Top of Data records

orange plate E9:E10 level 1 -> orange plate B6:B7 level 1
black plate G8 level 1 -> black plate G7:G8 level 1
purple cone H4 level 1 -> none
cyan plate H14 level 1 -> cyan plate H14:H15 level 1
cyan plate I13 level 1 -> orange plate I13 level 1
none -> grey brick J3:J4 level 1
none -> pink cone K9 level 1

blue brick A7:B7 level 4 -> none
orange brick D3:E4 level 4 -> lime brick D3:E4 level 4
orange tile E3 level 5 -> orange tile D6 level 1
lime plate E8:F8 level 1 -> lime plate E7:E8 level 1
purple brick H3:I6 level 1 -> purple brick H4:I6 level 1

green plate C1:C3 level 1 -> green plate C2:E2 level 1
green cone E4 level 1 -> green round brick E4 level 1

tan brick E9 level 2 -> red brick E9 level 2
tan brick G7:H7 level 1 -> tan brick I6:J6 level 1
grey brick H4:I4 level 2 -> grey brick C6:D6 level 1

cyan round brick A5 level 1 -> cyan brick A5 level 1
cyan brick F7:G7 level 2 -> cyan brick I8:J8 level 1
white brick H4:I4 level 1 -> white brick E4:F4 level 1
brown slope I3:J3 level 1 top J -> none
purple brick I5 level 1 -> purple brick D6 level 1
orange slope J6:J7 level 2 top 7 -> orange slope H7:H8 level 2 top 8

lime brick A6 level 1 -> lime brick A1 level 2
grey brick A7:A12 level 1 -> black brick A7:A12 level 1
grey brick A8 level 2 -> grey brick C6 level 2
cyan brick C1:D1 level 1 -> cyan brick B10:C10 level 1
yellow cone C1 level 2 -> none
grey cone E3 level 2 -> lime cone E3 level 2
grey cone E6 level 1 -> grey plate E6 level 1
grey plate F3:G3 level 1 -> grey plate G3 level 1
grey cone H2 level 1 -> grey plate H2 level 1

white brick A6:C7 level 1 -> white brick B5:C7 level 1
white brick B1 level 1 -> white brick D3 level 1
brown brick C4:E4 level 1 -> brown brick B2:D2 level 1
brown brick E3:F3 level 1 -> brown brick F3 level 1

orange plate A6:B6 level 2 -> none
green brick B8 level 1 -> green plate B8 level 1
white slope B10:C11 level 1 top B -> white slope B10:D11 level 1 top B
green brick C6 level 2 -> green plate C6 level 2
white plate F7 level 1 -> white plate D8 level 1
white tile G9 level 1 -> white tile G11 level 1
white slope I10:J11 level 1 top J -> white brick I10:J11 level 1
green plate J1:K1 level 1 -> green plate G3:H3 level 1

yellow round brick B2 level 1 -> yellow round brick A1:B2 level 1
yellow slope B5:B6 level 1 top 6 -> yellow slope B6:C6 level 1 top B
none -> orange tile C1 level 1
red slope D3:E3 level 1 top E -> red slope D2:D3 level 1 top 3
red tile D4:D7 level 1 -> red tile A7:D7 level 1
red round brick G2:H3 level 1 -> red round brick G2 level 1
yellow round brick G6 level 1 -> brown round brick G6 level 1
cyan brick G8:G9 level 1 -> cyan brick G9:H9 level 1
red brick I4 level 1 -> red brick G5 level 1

Bottom of Data records

Copy the material above, line for line.

### Exercise answer
orange plate E9:E10 level 1 -> orange plate B6:B7 level 1
black plate G8 level 1 -> black plate G7:G8 level 1
purple cone H4 level 1 -> none
cyan plate H14 level 1 -> cyan plate H14:H15 level 1
cyan plate I13 level 1 -> orange plate I13 level 1
none -> grey brick J3:J4 level 1
none -> pink cone K9 level 1

blue brick A7:B7 level 4 -> none
orange brick D3:E4 level 4 -> lime brick D3:E4 level 4
orange tile E3 level 5 -> orange tile D6 level 1
lime plate E8:F8 level 1 -> lime plate E7:E8 level 1
purple brick H3:I6 level 1 -> purple brick H4:I6 level 1

green plate C1:C3 level 1 -> green plate C2:E2 level 1
green cone E4 level 1 -> green round brick E4 level 1

tan brick E9 level 2 -> red brick E9 level 2
tan brick G7:H7 level 1 -> tan brick I6:J6 level 1
grey brick H4:I4 level 2 -> grey brick C6:D6 level 1

cyan round brick A5 level 1 -> cyan brick A5 level 1
cyan brick F7:G7 level 2 -> cyan brick I8:J8 level 1
white brick H4:I4 level 1 -> white brick E4:F4 level 1
brown slope I3:J3 level 1 top J -> none
purple brick I5 level 1 -> purple brick D6 level 1
orange slope J6:J7 level 2 top 7 -> orange slope H7:H8 level 2 top 8

lime brick A6 level 1 -> lime brick A1 level 2
grey brick A7:A12 level 1 -> black brick A7:A12 level 1
grey brick A8 level 2 -> grey brick C6 level 2
cyan brick C1:D1 level 1 -> cyan brick B10:C10 level 1
yellow cone C1 level 2 -> none
grey cone E3 level 2 -> lime cone E3 level 2
grey cone E6 level 1 -> grey plate E6 level 1
grey plate F3:G3 level 1 -> grey plate G3 level 1
grey cone H2 level 1 -> grey plate H2 level 1

white brick A6:C7 level 1 -> white brick B5:C7 level 1
white brick B1 level 1 -> white brick D3 level 1
brown brick C4:E4 level 1 -> brown brick B2:D2 level 1
brown brick E3:F3 level 1 -> brown brick F3 level 1

orange plate A6:B6 level 2 -> none
green brick B8 level 1 -> green plate B8 level 1
white slope B10:C11 level 1 top B -> white slope B10:D11 level 1 top B
green brick C6 level 2 -> green plate C6 level 2
white plate F7 level 1 -> white plate D8 level 1
white tile G9 level 1 -> white tile G11 level 1
white slope I10:J11 level 1 top J -> white brick I10:J11 level 1
green plate J1:K1 level 1 -> green plate G3:H3 level 1

yellow round brick B2 level 1 -> yellow round brick A1:B2 level 1
yellow slope B5:B6 level 1 top 6 -> yellow slope B6:C6 level 1 top B
none -> orange tile C1 level 1
red slope D3:E3 level 1 top E -> red slope D2:D3 level 1 top 3
red tile D4:D7 level 1 -> red tile A7:D7 level 1
red round brick G2:H3 level 1 -> red round brick G2 level 1
yellow round brick G6 level 1 -> brown round brick G6 level 1
cyan brick G8:G9 level 1 -> cyan brick G9:H9 level 1
red brick I4 level 1 -> red brick G5 level 1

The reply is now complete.